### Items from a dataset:
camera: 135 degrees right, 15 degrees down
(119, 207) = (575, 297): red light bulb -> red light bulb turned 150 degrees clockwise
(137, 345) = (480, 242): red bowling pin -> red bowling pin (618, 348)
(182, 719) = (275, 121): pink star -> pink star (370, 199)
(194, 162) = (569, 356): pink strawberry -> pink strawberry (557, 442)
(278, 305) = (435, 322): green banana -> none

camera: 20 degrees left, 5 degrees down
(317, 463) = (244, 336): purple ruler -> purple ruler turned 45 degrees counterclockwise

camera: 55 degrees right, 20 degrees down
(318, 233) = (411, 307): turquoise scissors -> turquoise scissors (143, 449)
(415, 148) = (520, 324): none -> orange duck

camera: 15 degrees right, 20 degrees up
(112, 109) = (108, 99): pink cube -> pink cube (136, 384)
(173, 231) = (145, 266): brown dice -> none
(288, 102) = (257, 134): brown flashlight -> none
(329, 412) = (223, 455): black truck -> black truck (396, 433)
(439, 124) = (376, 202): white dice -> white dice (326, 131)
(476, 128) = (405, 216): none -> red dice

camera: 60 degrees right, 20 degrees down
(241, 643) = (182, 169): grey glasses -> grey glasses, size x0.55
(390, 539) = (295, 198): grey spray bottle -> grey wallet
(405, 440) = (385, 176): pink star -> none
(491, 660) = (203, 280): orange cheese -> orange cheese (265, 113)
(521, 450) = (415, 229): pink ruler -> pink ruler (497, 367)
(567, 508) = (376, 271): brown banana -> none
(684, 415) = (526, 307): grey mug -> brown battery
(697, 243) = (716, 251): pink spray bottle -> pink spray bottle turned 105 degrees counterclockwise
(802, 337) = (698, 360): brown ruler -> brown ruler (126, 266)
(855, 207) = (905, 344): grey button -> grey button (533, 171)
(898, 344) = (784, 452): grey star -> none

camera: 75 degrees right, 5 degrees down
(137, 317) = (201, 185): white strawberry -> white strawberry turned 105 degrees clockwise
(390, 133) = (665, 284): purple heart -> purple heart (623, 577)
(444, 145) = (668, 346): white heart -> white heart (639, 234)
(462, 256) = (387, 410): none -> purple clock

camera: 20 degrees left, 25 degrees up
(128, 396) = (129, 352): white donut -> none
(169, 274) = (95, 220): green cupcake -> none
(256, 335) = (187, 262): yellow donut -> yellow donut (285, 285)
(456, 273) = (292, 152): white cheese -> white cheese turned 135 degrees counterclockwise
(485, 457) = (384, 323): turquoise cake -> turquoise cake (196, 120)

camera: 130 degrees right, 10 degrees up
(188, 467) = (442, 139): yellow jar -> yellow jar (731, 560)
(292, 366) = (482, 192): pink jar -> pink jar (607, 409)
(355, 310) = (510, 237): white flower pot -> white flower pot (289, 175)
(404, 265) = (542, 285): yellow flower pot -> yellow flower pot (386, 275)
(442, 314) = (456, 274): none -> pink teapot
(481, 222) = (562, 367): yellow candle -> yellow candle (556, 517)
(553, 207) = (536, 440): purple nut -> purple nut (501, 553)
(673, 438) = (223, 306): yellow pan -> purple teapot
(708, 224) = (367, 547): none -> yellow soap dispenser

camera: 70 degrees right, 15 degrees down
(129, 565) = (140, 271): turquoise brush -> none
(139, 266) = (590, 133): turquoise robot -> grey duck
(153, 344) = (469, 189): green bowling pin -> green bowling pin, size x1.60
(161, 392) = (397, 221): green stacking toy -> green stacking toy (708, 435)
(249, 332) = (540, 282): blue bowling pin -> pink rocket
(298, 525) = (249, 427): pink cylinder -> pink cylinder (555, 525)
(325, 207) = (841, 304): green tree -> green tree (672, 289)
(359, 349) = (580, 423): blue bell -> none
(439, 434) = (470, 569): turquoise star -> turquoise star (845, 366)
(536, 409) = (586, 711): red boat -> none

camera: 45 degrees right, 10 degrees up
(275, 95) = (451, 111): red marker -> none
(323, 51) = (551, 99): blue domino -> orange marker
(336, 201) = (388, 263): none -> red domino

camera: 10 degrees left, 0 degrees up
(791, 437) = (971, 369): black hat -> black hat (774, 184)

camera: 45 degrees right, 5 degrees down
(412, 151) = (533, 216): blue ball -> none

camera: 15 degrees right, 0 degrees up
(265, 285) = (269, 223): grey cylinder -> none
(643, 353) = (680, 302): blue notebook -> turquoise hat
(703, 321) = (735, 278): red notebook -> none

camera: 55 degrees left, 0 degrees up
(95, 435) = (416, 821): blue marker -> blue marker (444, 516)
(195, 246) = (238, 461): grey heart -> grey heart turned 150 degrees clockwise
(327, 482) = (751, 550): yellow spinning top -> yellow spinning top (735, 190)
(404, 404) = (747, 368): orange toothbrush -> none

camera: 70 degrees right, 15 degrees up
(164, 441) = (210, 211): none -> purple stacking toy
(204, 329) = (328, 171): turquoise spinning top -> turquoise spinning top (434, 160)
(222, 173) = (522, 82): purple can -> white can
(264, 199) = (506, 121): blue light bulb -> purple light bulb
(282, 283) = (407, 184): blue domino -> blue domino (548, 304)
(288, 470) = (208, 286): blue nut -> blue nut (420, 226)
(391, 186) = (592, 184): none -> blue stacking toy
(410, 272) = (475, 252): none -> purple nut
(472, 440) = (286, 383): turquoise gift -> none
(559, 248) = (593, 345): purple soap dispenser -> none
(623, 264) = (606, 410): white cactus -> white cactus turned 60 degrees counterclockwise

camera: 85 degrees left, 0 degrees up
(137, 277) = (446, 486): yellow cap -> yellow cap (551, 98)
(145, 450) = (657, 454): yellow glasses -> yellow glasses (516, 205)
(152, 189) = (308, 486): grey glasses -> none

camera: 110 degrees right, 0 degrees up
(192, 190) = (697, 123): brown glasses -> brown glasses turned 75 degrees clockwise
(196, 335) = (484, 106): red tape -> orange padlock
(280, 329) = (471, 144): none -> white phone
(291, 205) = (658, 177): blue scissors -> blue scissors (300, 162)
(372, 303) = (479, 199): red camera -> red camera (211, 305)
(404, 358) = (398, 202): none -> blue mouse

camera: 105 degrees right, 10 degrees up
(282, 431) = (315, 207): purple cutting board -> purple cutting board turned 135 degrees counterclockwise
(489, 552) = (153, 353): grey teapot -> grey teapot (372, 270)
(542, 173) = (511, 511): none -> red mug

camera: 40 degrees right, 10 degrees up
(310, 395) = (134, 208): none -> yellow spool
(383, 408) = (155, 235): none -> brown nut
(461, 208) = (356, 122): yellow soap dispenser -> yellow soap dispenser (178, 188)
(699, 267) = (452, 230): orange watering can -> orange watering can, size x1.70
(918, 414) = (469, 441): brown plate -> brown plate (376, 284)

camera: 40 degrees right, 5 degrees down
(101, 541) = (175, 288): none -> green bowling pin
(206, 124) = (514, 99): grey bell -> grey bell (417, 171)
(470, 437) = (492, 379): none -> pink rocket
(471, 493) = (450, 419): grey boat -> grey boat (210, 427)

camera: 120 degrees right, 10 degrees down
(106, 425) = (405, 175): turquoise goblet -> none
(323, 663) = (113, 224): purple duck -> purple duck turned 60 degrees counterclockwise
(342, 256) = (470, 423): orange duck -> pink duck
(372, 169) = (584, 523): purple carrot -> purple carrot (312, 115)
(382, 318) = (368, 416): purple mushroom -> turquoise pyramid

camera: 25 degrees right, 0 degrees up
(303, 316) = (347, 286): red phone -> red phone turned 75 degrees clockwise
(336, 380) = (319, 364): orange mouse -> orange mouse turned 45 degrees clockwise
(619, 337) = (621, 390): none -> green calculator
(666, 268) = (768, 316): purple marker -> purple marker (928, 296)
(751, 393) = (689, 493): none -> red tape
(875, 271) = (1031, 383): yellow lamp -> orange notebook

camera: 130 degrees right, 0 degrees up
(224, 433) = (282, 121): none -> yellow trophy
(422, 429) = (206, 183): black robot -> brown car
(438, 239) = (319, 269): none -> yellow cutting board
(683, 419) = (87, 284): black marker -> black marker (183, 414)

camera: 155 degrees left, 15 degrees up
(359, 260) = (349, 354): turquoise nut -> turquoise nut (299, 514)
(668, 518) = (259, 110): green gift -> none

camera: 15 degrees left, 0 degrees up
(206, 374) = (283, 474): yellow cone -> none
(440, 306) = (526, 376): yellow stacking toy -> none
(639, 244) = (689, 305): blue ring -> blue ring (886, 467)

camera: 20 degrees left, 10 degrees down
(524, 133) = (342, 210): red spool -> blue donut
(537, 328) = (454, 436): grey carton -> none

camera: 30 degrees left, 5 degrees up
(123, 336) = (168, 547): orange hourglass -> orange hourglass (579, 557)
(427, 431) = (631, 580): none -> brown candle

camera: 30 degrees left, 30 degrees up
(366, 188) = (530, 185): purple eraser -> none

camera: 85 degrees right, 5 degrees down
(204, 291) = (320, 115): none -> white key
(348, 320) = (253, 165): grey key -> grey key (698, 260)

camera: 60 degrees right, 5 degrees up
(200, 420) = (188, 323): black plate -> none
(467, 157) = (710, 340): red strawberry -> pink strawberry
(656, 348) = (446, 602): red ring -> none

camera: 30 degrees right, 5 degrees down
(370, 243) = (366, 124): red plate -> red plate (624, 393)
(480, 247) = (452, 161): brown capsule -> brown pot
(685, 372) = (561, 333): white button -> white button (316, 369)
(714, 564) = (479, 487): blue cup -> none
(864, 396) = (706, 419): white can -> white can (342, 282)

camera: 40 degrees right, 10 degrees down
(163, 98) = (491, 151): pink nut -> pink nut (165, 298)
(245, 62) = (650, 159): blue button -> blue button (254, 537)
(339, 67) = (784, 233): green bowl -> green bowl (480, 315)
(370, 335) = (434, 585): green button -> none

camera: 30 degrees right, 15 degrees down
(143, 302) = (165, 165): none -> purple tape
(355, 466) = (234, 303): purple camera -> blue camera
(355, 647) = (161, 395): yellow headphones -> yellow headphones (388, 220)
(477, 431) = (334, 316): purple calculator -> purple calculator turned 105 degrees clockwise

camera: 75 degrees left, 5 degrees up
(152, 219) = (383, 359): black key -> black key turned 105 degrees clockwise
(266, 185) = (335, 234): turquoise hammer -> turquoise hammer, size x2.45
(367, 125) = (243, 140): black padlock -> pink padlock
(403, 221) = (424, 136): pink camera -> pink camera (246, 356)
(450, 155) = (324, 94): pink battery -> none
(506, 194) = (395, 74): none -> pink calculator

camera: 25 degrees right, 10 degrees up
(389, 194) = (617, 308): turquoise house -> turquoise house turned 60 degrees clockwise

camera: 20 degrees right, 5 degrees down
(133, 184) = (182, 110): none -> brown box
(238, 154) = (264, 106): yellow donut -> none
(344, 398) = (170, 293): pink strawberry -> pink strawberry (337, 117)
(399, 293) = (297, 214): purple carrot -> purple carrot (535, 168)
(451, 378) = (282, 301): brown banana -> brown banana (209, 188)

### Task item:
Repeat the entries above exactly, beginning at their first line and ending with the line that contains "(182, 719) = (275, 121): pink", with nothing added.

### Task result:
camera: 135 degrees right, 15 degrees down
(119, 207) = (575, 297): red light bulb -> red light bulb turned 150 degrees clockwise
(137, 345) = (480, 242): red bowling pin -> red bowling pin (618, 348)
(182, 719) = (275, 121): pink star -> pink star (370, 199)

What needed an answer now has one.